● **GOAL OF THE EXERCISE**: Nothing should appear in the answer except the lines below from the line containing "(699, 99) = (298, 51): none -> red padlock" through the line containing "(181, 279) = (370, 212): blue", copied exactly, with pictures left out.

=== Section Start ===

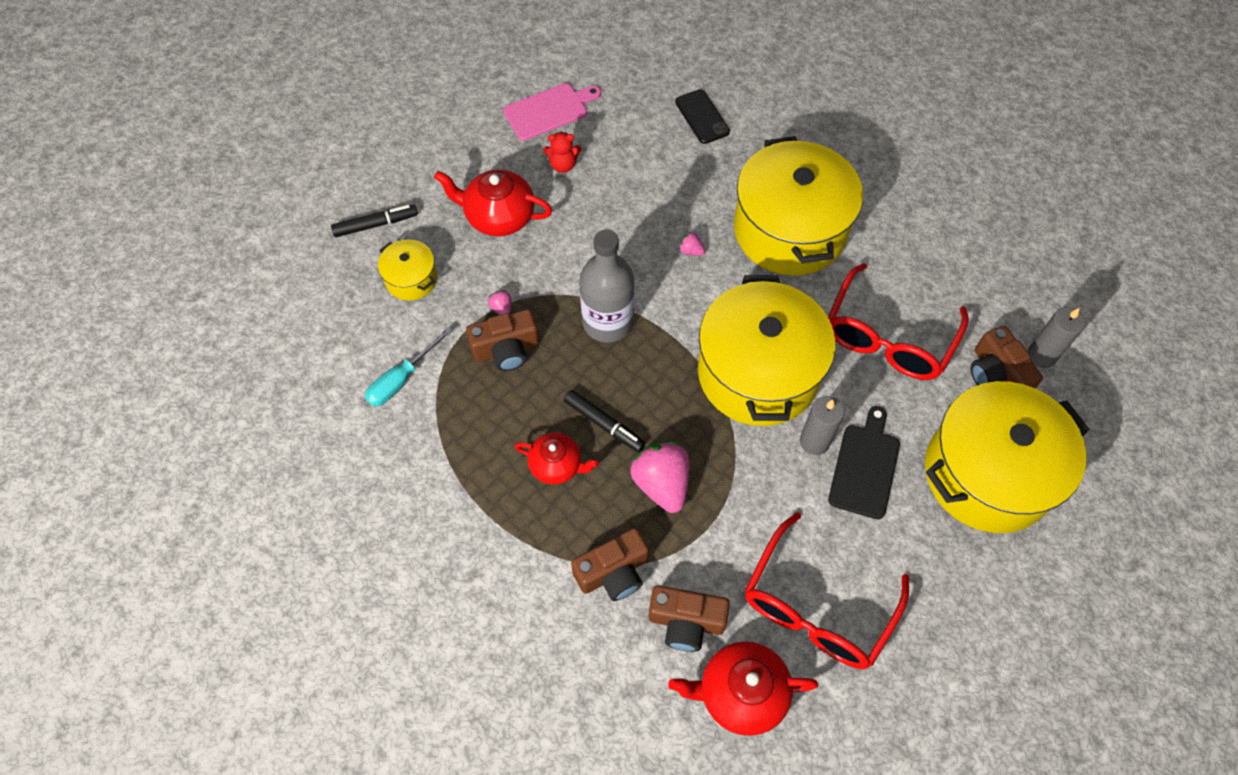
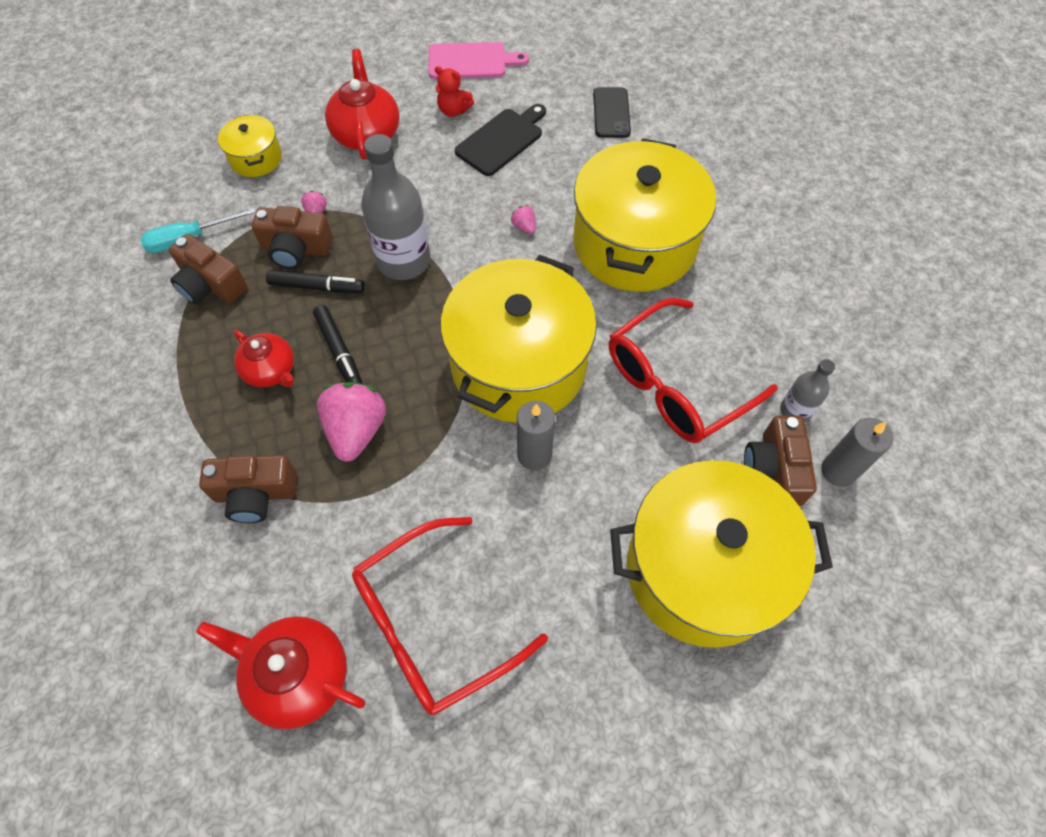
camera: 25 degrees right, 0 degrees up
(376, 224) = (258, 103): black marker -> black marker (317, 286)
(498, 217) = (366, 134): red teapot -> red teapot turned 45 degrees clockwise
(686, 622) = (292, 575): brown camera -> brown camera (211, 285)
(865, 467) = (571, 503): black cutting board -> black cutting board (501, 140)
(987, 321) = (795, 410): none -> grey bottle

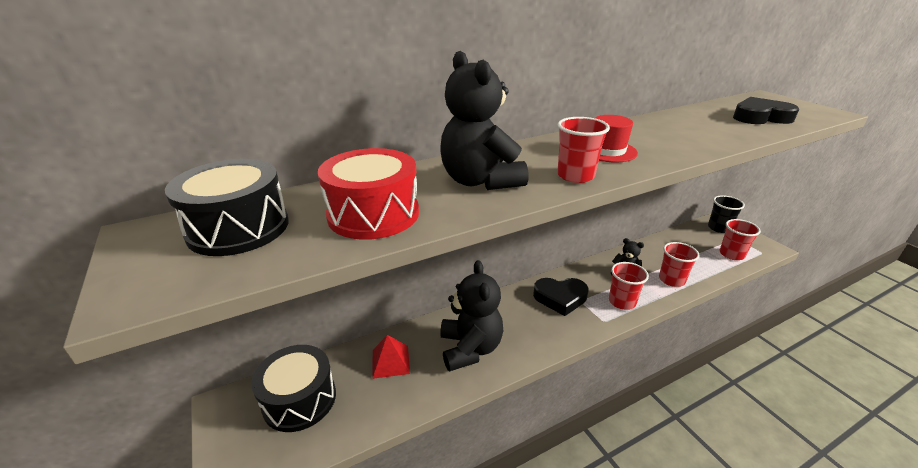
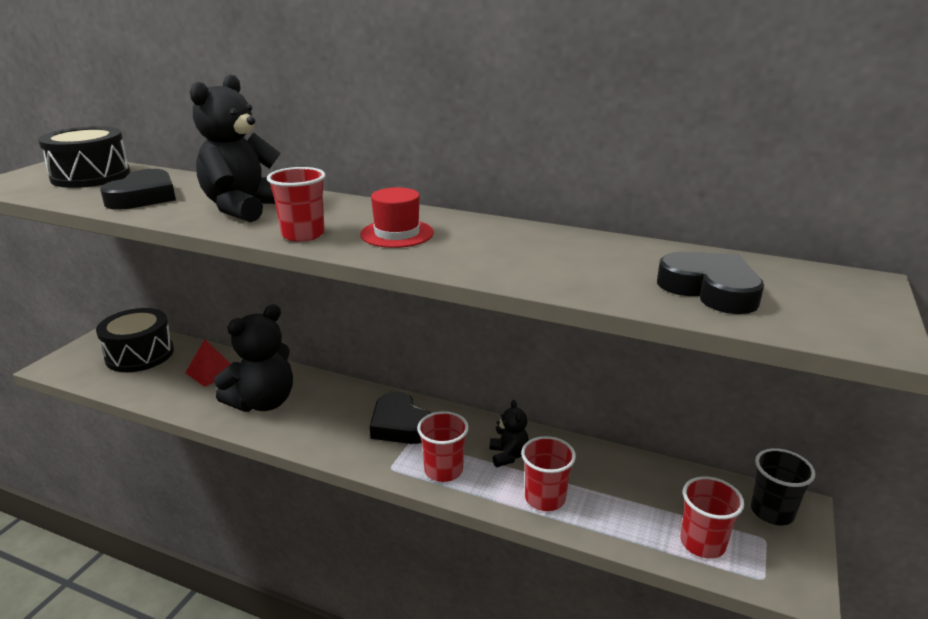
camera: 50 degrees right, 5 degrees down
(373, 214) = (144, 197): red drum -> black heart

=== Section End ===
=== Section Start ===

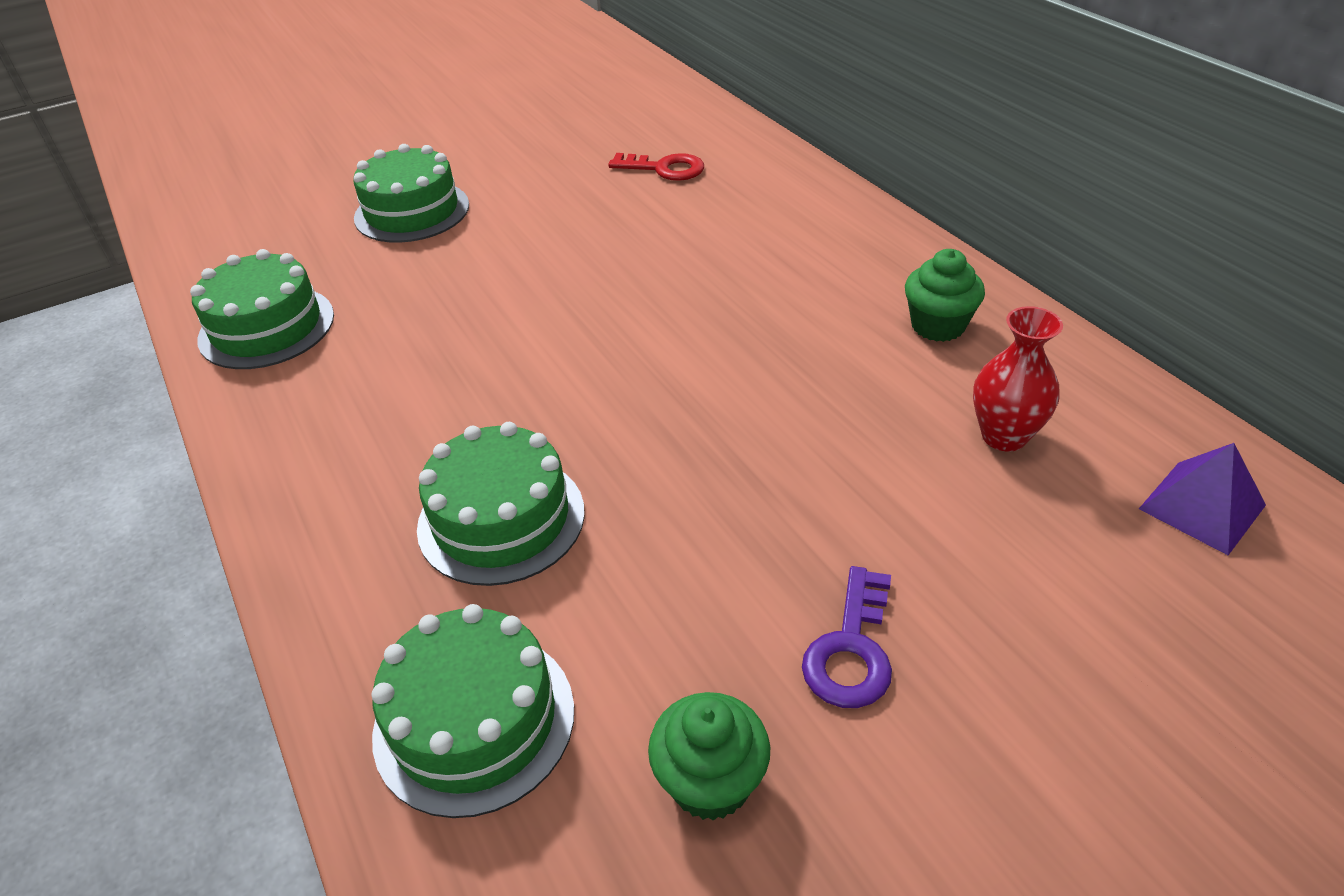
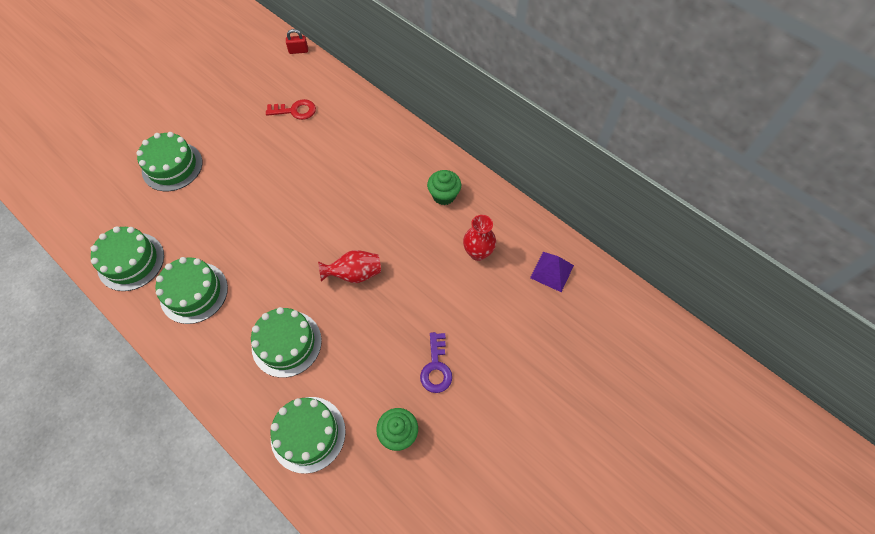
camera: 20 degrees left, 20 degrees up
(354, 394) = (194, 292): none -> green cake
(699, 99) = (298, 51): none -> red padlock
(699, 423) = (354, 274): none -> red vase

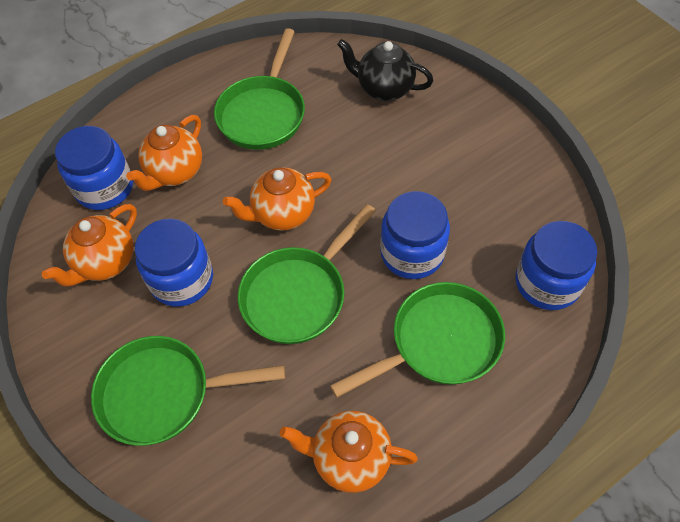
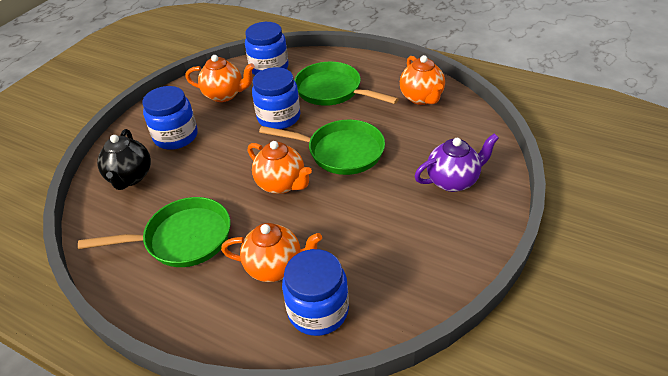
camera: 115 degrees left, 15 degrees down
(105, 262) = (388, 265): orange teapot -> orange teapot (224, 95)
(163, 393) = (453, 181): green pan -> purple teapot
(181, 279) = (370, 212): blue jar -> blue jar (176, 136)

=== Section End ===

● **WRITTEN SOLUTION**:
(699, 99) = (298, 51): none -> red padlock
(699, 423) = (354, 274): none -> red vase

camera: 115 degrees left, 15 degrees down
(105, 262) = (388, 265): orange teapot -> orange teapot (224, 95)
(163, 393) = (453, 181): green pan -> purple teapot
(181, 279) = (370, 212): blue jar -> blue jar (176, 136)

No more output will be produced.